Work item => Quote word for word the stretch of lines from the one containing "Question: Is matte orange traffic light at center thinner" through the final line below, including both.
*** Data for review ***
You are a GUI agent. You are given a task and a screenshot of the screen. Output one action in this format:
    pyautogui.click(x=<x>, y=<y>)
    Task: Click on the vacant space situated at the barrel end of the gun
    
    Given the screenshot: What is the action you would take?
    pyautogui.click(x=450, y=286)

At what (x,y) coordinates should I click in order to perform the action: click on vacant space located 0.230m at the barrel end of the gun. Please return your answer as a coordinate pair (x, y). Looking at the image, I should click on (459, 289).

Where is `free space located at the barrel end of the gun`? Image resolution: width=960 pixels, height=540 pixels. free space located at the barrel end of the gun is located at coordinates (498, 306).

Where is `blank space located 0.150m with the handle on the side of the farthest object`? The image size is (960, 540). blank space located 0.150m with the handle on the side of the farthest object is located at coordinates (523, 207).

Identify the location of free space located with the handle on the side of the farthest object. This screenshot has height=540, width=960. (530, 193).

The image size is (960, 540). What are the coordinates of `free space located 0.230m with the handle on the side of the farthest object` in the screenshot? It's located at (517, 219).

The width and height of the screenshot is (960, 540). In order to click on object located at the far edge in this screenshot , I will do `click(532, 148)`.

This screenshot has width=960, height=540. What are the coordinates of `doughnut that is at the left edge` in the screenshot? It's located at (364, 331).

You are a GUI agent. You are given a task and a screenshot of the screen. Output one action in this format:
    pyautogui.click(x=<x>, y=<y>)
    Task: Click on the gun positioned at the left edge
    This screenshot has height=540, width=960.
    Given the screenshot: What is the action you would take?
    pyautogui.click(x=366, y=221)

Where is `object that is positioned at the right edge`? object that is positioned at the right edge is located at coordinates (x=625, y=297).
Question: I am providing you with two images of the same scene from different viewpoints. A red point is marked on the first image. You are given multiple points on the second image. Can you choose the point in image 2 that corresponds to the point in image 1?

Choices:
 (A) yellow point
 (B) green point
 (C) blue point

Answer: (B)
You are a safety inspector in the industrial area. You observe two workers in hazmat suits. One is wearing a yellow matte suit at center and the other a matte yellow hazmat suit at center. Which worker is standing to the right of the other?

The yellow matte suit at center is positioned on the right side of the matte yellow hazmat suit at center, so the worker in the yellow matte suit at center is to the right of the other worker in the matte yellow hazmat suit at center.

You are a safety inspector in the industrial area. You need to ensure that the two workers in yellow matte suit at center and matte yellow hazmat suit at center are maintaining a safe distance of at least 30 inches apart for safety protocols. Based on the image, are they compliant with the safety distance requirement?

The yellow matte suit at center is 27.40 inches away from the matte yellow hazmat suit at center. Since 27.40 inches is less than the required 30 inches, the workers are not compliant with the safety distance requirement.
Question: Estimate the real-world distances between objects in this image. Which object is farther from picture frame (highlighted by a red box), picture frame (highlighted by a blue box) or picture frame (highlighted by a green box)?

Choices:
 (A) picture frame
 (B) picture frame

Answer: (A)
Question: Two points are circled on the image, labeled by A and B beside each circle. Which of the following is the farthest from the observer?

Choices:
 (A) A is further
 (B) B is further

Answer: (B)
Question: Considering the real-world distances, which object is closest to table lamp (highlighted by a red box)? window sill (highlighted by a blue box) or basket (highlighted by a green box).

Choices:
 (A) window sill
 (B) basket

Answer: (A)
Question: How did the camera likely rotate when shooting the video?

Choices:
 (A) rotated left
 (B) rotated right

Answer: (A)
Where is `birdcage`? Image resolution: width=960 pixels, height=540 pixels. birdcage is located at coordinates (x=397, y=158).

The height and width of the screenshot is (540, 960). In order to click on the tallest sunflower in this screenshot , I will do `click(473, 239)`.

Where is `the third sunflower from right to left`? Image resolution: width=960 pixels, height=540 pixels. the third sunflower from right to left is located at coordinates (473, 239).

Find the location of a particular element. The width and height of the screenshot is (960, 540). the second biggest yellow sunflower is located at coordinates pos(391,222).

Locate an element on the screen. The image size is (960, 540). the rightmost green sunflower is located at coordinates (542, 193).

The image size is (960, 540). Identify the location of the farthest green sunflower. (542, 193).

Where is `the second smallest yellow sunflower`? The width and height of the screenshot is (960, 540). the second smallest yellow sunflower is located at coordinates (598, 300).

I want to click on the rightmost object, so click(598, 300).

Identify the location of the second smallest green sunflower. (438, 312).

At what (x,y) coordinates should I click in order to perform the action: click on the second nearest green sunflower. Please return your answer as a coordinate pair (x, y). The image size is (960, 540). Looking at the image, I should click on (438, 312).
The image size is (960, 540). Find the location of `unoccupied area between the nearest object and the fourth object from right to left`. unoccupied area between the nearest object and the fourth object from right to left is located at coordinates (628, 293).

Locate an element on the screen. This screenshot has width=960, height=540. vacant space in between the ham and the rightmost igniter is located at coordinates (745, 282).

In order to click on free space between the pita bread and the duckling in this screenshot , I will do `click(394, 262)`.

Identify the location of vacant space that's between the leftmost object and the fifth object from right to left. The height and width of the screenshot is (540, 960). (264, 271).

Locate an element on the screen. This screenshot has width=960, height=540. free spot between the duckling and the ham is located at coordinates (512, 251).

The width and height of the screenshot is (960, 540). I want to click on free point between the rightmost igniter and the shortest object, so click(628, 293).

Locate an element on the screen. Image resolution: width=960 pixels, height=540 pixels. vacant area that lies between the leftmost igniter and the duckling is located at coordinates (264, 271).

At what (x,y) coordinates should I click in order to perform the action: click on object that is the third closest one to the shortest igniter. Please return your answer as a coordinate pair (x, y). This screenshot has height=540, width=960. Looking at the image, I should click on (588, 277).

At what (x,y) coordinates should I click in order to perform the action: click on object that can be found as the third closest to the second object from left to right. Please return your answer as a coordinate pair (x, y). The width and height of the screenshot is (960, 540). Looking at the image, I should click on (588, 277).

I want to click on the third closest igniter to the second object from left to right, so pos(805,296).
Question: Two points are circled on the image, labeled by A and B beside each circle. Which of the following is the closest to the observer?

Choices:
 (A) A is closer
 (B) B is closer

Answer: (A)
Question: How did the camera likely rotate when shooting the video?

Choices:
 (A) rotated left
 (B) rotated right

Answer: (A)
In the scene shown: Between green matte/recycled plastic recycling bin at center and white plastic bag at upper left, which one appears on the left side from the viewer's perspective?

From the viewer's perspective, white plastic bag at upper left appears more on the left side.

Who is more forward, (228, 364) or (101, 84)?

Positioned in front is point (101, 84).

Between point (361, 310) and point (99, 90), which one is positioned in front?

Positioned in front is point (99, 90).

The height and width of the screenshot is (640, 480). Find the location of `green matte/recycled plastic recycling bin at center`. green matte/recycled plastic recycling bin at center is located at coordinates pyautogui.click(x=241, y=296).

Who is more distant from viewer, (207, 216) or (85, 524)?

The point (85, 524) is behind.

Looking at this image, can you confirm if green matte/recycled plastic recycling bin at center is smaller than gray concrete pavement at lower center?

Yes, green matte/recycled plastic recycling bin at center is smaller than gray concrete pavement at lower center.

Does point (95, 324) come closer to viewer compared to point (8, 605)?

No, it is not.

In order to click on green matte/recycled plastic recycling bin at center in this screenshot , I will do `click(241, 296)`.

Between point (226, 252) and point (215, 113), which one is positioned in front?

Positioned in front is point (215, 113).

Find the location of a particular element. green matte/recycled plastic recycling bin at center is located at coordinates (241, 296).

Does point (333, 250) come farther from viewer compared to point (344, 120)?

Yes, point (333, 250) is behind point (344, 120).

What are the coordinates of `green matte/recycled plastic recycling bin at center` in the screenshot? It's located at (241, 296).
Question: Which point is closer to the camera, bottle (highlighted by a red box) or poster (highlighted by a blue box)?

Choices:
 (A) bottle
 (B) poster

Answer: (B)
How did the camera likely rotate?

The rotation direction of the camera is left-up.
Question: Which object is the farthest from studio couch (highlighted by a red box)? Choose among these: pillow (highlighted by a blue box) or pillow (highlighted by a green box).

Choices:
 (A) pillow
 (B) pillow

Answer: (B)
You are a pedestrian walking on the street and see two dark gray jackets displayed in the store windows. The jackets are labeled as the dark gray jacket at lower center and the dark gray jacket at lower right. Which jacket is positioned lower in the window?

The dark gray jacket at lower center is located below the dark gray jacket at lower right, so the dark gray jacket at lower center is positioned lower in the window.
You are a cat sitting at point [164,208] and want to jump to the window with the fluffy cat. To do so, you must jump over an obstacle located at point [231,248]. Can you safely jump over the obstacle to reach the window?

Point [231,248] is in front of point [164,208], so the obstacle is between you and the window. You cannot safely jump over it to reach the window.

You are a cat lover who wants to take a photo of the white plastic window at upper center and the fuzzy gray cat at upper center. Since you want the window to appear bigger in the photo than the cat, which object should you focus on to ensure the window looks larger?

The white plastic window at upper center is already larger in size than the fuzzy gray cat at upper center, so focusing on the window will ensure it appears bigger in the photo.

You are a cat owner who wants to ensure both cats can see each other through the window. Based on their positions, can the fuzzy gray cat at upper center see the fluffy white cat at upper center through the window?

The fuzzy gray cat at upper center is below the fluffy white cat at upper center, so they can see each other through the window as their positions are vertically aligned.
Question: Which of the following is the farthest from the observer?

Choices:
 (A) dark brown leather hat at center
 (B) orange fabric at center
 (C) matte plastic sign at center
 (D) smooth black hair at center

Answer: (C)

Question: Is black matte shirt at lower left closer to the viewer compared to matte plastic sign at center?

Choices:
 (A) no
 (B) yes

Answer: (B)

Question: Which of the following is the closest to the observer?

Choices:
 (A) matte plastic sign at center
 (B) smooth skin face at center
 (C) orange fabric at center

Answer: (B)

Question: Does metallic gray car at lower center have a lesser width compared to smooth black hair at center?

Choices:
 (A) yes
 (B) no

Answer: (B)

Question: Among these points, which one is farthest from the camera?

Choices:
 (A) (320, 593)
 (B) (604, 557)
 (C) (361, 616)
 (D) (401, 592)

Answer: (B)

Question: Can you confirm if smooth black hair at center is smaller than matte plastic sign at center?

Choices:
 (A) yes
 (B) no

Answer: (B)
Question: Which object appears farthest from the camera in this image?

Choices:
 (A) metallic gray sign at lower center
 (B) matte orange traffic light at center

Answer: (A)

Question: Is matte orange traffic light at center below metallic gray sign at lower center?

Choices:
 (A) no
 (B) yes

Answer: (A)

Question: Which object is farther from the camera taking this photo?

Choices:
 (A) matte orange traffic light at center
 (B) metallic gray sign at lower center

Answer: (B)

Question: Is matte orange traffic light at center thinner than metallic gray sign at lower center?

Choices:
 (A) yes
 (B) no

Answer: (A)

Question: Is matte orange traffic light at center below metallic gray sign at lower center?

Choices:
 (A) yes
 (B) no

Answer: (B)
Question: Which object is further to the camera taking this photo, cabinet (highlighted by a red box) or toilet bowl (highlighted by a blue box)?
*** End of Data for review ***
Response to this task =>
Question: Is matte orange traffic light at center thinner than metallic gray sign at lower center?

Choices:
 (A) yes
 (B) no

Answer: (A)

Question: Is matte orange traffic light at center below metallic gray sign at lower center?

Choices:
 (A) yes
 (B) no

Answer: (B)
Question: Which object is further to the camera taking this photo, cabinet (highlighted by a red box) or toilet bowl (highlighted by a blue box)?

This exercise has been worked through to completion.